▸ Work instruction
The data that follows must be transcribed in full and exactly, minus the pictures.

▸ Entries provided
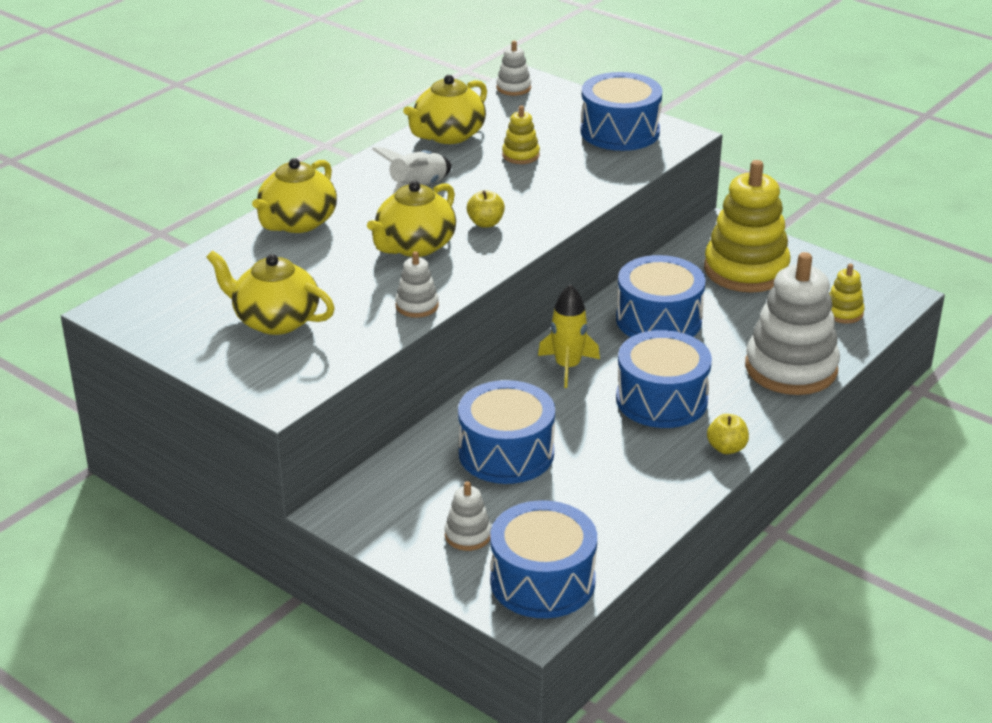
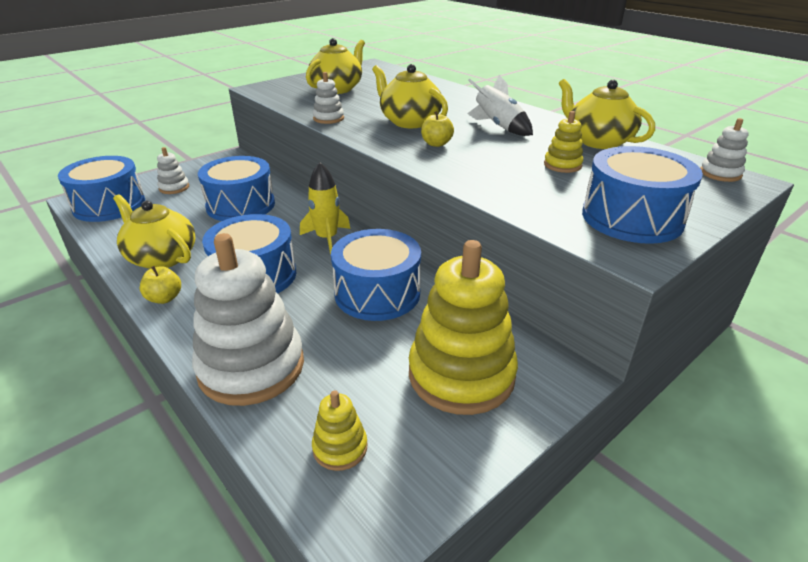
camera: 100 degrees right, 0 degrees up
yellow teapot [252,158,337,233] -> yellow teapot moved to [113,194,195,269]

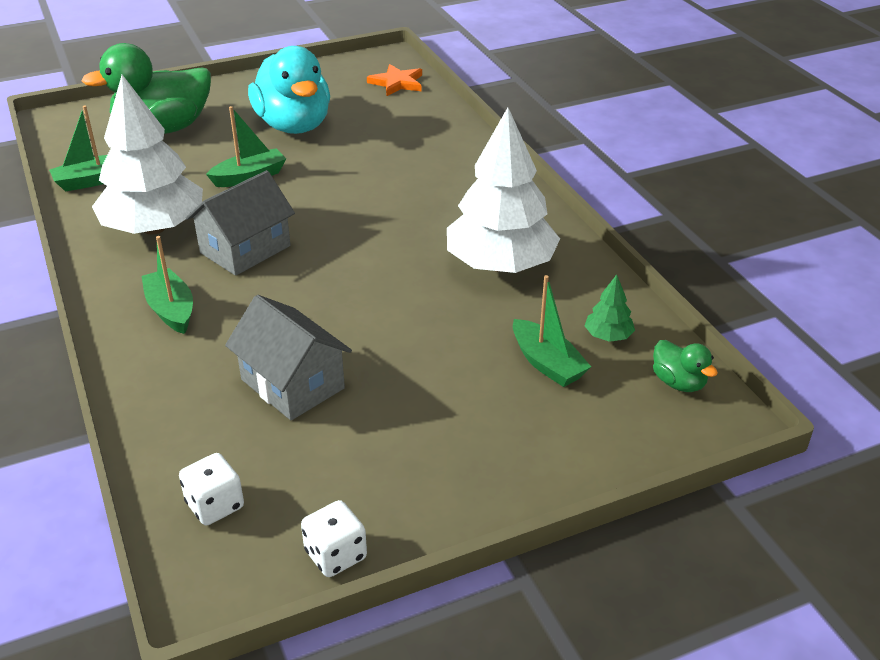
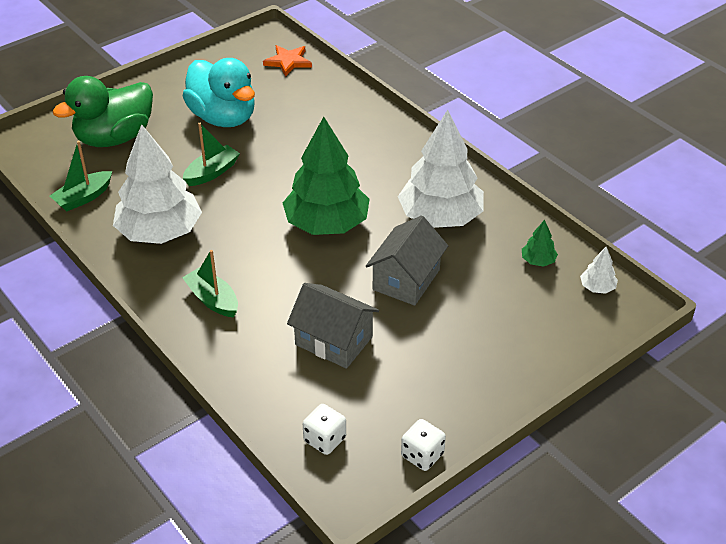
camera: 15 degrees left, 5 degrees up
grey house [186,170,295,276] -> grey house moved to [366,216,448,306]
green boat [513,275,591,387] -> none
green duck [653,340,718,392] -> white tree [580,247,618,294]
none -> green tree [283,117,370,235]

▸ Solution
camera: 100 degrees right, 0 degrees up
yellow teapot [252,158,337,233] -> yellow teapot moved to [113,194,195,269]

camera: 15 degrees left, 5 degrees up
grey house [186,170,295,276] -> grey house moved to [366,216,448,306]
green boat [513,275,591,387] -> none
green duck [653,340,718,392] -> white tree [580,247,618,294]
none -> green tree [283,117,370,235]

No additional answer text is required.